=== DATASET CONTENT ===
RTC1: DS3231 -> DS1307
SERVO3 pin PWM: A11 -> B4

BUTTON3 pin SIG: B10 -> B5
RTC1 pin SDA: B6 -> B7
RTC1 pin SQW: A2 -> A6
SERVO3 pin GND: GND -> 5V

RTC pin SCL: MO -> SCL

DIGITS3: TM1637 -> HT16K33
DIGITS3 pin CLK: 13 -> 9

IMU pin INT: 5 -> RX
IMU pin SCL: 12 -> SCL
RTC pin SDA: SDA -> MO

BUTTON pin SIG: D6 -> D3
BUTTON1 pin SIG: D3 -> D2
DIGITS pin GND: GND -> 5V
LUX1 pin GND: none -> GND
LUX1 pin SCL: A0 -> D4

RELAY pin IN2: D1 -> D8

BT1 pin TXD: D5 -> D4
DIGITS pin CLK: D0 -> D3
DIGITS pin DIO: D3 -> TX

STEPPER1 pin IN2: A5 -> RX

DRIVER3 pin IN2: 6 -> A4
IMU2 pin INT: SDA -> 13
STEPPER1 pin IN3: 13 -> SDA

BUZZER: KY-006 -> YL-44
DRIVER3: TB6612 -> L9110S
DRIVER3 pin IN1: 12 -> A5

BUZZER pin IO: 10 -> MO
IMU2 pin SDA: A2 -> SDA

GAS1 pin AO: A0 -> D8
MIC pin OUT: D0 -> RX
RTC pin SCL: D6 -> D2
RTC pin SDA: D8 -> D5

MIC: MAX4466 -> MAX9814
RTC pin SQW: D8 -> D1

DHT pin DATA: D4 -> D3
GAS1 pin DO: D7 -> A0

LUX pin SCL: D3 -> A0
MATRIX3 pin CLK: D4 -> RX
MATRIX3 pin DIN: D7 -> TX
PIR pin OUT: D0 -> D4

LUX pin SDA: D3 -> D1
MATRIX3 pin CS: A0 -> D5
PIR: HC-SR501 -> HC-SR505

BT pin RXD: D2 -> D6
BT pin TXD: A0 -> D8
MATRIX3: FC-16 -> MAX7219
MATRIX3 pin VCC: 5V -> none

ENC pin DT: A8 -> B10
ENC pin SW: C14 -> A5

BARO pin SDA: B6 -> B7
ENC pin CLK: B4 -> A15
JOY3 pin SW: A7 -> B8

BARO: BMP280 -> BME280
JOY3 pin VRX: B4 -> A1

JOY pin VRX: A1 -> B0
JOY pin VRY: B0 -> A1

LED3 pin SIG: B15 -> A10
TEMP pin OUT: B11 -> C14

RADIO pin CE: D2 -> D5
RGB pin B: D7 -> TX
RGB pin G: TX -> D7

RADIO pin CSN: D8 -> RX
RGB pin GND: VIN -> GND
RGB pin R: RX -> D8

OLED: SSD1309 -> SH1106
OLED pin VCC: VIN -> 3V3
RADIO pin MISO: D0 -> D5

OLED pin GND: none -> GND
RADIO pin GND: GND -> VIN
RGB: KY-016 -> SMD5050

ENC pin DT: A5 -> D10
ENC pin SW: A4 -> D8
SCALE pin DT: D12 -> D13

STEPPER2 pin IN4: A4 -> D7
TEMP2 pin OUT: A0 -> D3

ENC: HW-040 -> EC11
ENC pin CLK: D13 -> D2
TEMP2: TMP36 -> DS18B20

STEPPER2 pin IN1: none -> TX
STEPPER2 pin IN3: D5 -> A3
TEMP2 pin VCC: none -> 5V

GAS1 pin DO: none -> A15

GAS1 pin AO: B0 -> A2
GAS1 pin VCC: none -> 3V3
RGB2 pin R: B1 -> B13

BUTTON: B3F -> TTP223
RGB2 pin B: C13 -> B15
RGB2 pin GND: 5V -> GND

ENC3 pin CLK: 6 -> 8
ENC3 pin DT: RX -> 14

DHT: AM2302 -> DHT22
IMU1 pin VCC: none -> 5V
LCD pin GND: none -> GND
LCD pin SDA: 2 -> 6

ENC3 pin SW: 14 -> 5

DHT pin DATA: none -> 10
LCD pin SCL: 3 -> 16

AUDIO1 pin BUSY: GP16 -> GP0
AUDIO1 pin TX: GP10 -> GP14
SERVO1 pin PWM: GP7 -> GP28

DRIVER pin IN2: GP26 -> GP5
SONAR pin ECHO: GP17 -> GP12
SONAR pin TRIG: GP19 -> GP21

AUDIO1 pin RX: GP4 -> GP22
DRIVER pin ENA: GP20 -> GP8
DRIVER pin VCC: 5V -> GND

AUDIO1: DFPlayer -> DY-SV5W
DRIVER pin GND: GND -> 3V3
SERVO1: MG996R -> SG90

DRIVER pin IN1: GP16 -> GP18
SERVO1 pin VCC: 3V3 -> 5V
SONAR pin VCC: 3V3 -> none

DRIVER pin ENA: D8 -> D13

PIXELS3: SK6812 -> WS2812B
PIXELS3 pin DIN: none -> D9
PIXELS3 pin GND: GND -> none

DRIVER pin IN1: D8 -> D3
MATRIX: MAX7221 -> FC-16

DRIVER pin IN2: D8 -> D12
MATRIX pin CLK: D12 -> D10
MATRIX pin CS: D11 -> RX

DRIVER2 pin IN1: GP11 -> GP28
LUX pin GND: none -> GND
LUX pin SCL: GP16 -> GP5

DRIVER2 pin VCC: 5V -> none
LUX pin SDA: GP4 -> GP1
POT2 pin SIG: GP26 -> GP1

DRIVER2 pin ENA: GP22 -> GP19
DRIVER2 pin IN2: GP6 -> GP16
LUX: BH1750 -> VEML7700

=== PROBLEM ===
Your task is to return all of the material exactly.

=== SOLUTION TO THIS TASK ===
RTC1: DS3231 -> DS1307
SERVO3 pin PWM: A11 -> B4

BUTTON3 pin SIG: B10 -> B5
RTC1 pin SDA: B6 -> B7
RTC1 pin SQW: A2 -> A6
SERVO3 pin GND: GND -> 5V

RTC pin SCL: MO -> SCL

DIGITS3: TM1637 -> HT16K33
DIGITS3 pin CLK: 13 -> 9

IMU pin INT: 5 -> RX
IMU pin SCL: 12 -> SCL
RTC pin SDA: SDA -> MO

BUTTON pin SIG: D6 -> D3
BUTTON1 pin SIG: D3 -> D2
DIGITS pin GND: GND -> 5V
LUX1 pin GND: none -> GND
LUX1 pin SCL: A0 -> D4

RELAY pin IN2: D1 -> D8

BT1 pin TXD: D5 -> D4
DIGITS pin CLK: D0 -> D3
DIGITS pin DIO: D3 -> TX

STEPPER1 pin IN2: A5 -> RX

DRIVER3 pin IN2: 6 -> A4
IMU2 pin INT: SDA -> 13
STEPPER1 pin IN3: 13 -> SDA

BUZZER: KY-006 -> YL-44
DRIVER3: TB6612 -> L9110S
DRIVER3 pin IN1: 12 -> A5

BUZZER pin IO: 10 -> MO
IMU2 pin SDA: A2 -> SDA

GAS1 pin AO: A0 -> D8
MIC pin OUT: D0 -> RX
RTC pin SCL: D6 -> D2
RTC pin SDA: D8 -> D5

MIC: MAX4466 -> MAX9814
RTC pin SQW: D8 -> D1

DHT pin DATA: D4 -> D3
GAS1 pin DO: D7 -> A0

LUX pin SCL: D3 -> A0
MATRIX3 pin CLK: D4 -> RX
MATRIX3 pin DIN: D7 -> TX
PIR pin OUT: D0 -> D4

LUX pin SDA: D3 -> D1
MATRIX3 pin CS: A0 -> D5
PIR: HC-SR501 -> HC-SR505

BT pin RXD: D2 -> D6
BT pin TXD: A0 -> D8
MATRIX3: FC-16 -> MAX7219
MATRIX3 pin VCC: 5V -> none

ENC pin DT: A8 -> B10
ENC pin SW: C14 -> A5

BARO pin SDA: B6 -> B7
ENC pin CLK: B4 -> A15
JOY3 pin SW: A7 -> B8

BARO: BMP280 -> BME280
JOY3 pin VRX: B4 -> A1

JOY pin VRX: A1 -> B0
JOY pin VRY: B0 -> A1

LED3 pin SIG: B15 -> A10
TEMP pin OUT: B11 -> C14

RADIO pin CE: D2 -> D5
RGB pin B: D7 -> TX
RGB pin G: TX -> D7

RADIO pin CSN: D8 -> RX
RGB pin GND: VIN -> GND
RGB pin R: RX -> D8

OLED: SSD1309 -> SH1106
OLED pin VCC: VIN -> 3V3
RADIO pin MISO: D0 -> D5

OLED pin GND: none -> GND
RADIO pin GND: GND -> VIN
RGB: KY-016 -> SMD5050

ENC pin DT: A5 -> D10
ENC pin SW: A4 -> D8
SCALE pin DT: D12 -> D13

STEPPER2 pin IN4: A4 -> D7
TEMP2 pin OUT: A0 -> D3

ENC: HW-040 -> EC11
ENC pin CLK: D13 -> D2
TEMP2: TMP36 -> DS18B20

STEPPER2 pin IN1: none -> TX
STEPPER2 pin IN3: D5 -> A3
TEMP2 pin VCC: none -> 5V

GAS1 pin DO: none -> A15

GAS1 pin AO: B0 -> A2
GAS1 pin VCC: none -> 3V3
RGB2 pin R: B1 -> B13

BUTTON: B3F -> TTP223
RGB2 pin B: C13 -> B15
RGB2 pin GND: 5V -> GND

ENC3 pin CLK: 6 -> 8
ENC3 pin DT: RX -> 14

DHT: AM2302 -> DHT22
IMU1 pin VCC: none -> 5V
LCD pin GND: none -> GND
LCD pin SDA: 2 -> 6

ENC3 pin SW: 14 -> 5

DHT pin DATA: none -> 10
LCD pin SCL: 3 -> 16

AUDIO1 pin BUSY: GP16 -> GP0
AUDIO1 pin TX: GP10 -> GP14
SERVO1 pin PWM: GP7 -> GP28

DRIVER pin IN2: GP26 -> GP5
SONAR pin ECHO: GP17 -> GP12
SONAR pin TRIG: GP19 -> GP21

AUDIO1 pin RX: GP4 -> GP22
DRIVER pin ENA: GP20 -> GP8
DRIVER pin VCC: 5V -> GND

AUDIO1: DFPlayer -> DY-SV5W
DRIVER pin GND: GND -> 3V3
SERVO1: MG996R -> SG90

DRIVER pin IN1: GP16 -> GP18
SERVO1 pin VCC: 3V3 -> 5V
SONAR pin VCC: 3V3 -> none

DRIVER pin ENA: D8 -> D13

PIXELS3: SK6812 -> WS2812B
PIXELS3 pin DIN: none -> D9
PIXELS3 pin GND: GND -> none

DRIVER pin IN1: D8 -> D3
MATRIX: MAX7221 -> FC-16

DRIVER pin IN2: D8 -> D12
MATRIX pin CLK: D12 -> D10
MATRIX pin CS: D11 -> RX

DRIVER2 pin IN1: GP11 -> GP28
LUX pin GND: none -> GND
LUX pin SCL: GP16 -> GP5

DRIVER2 pin VCC: 5V -> none
LUX pin SDA: GP4 -> GP1
POT2 pin SIG: GP26 -> GP1

DRIVER2 pin ENA: GP22 -> GP19
DRIVER2 pin IN2: GP6 -> GP16
LUX: BH1750 -> VEML7700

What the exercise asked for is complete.